++++ THE INPUT ++++

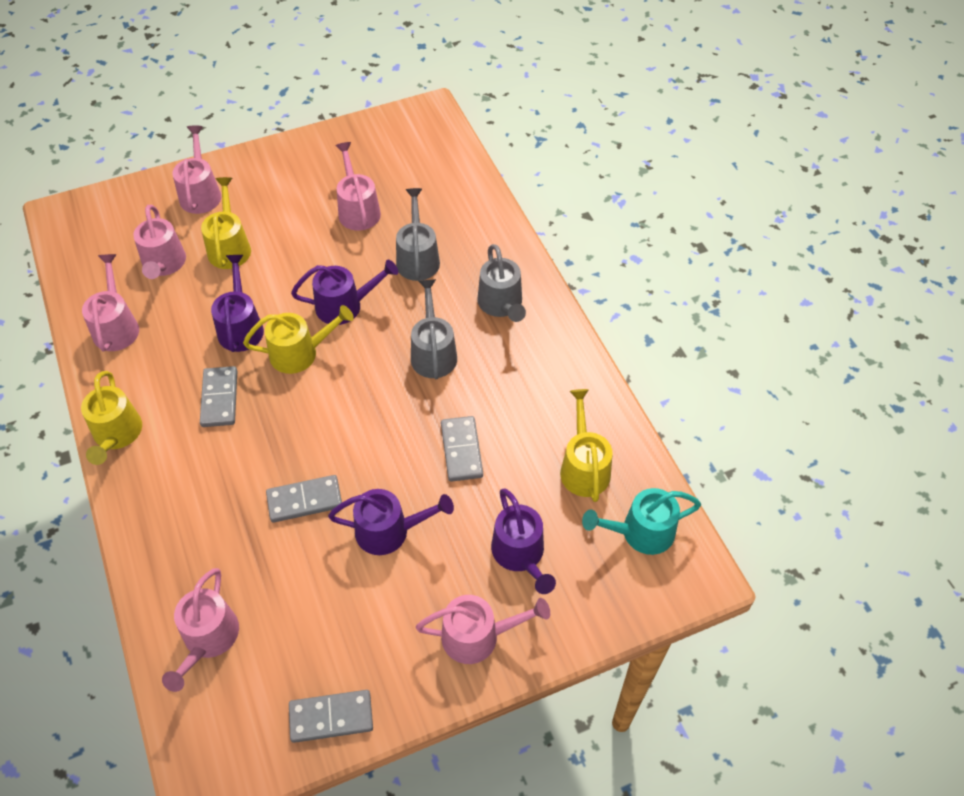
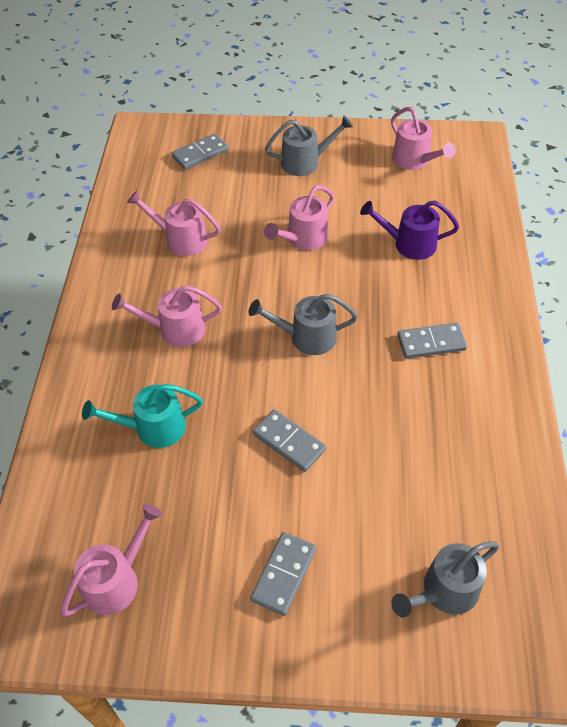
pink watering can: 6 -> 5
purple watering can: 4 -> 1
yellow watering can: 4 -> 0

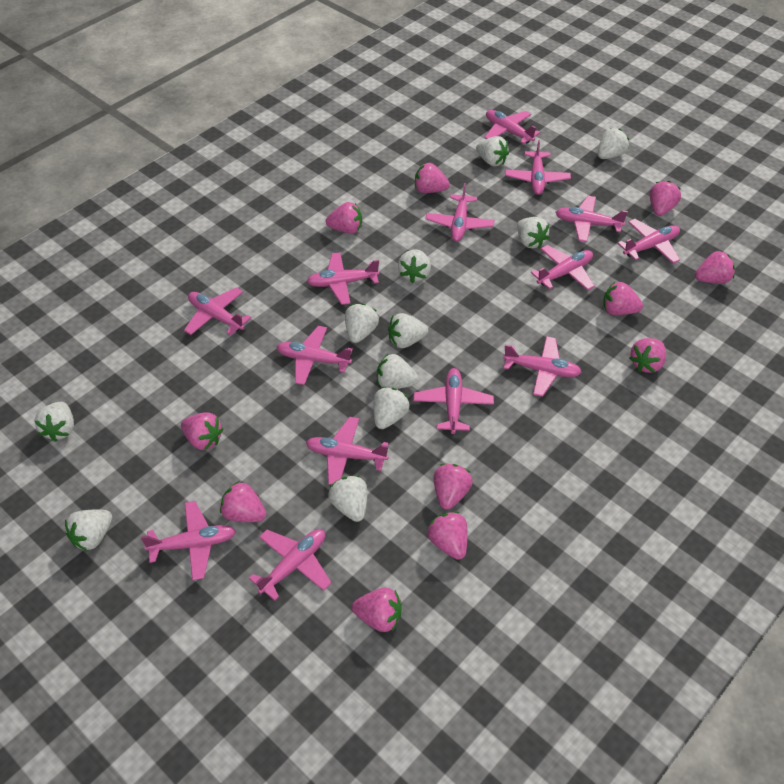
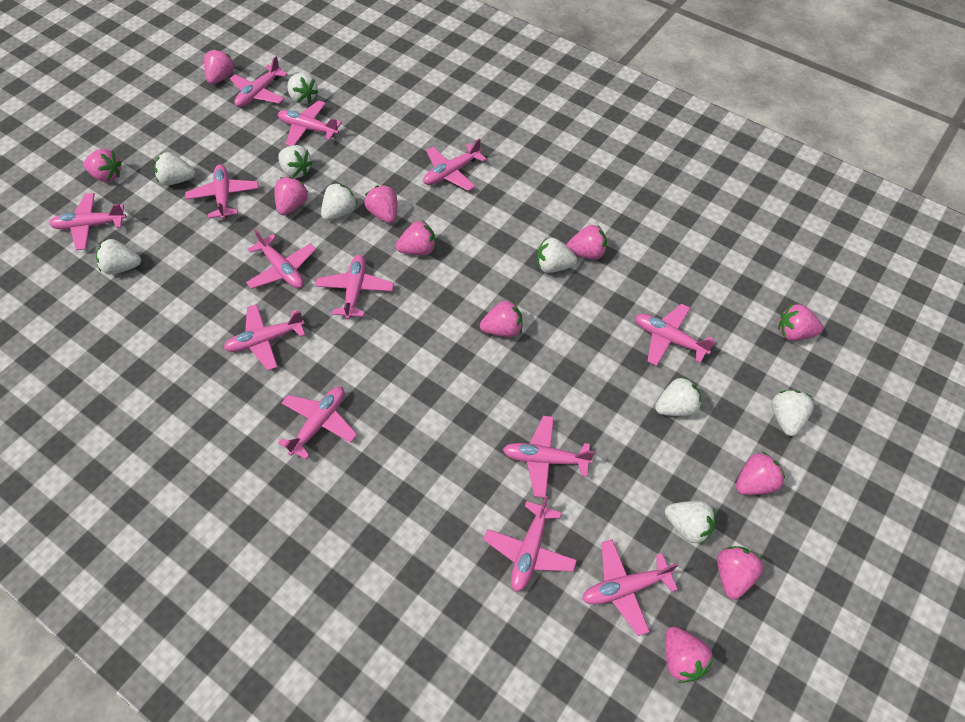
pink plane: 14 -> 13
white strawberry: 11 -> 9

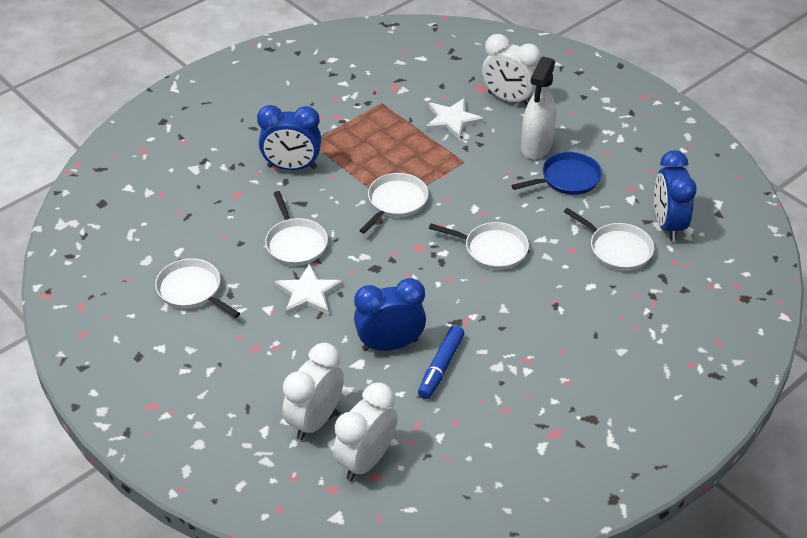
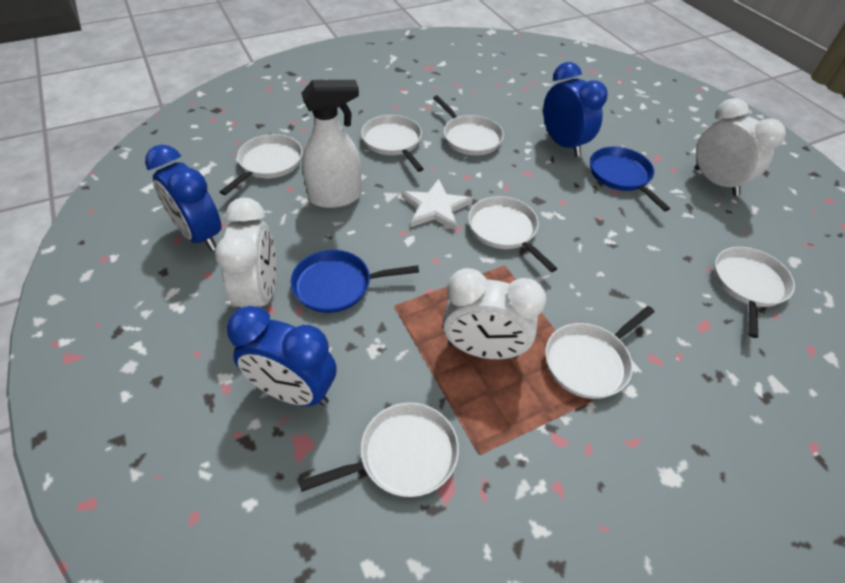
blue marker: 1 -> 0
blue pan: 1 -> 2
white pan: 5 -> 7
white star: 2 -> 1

++++

**TASK BRIEF:**
The required reply is the count of lines in the entries above where the string "watering" appears, and nothing more.

**EXERCISE RESULT:**
3